Segment Start: Data section

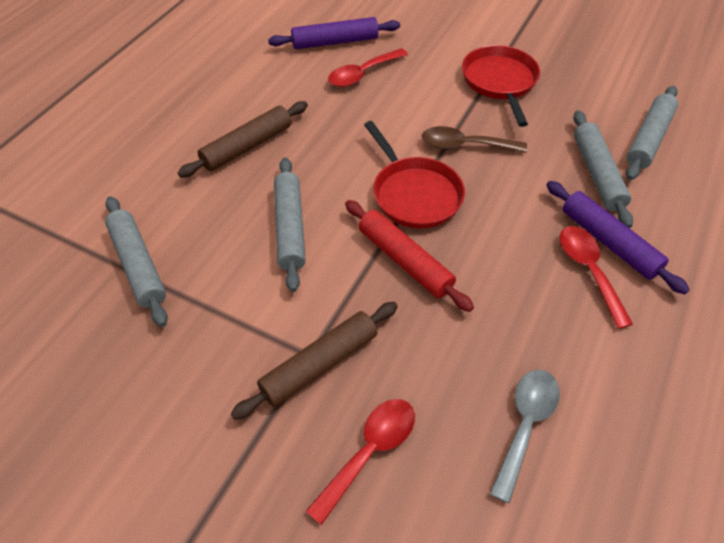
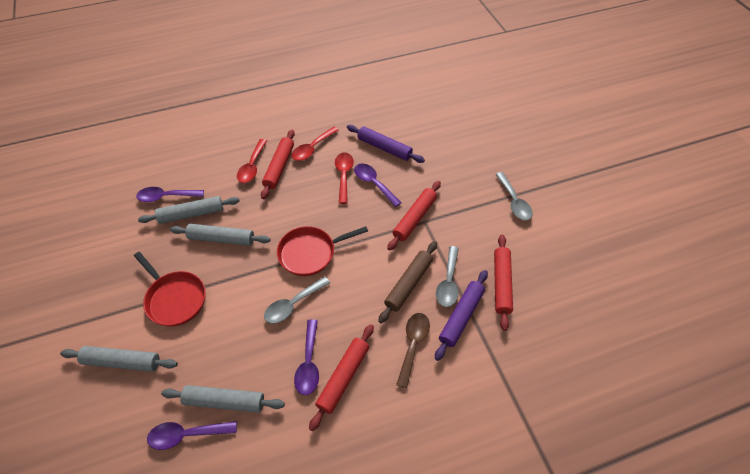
brown rolling pin: 2 -> 1
grey spoon: 1 -> 3
purple spoon: 0 -> 4
red rolling pin: 1 -> 4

Segment End: Data section

Hand back the data above exactly, with no images.

brown rolling pin: 2 -> 1
grey spoon: 1 -> 3
purple spoon: 0 -> 4
red rolling pin: 1 -> 4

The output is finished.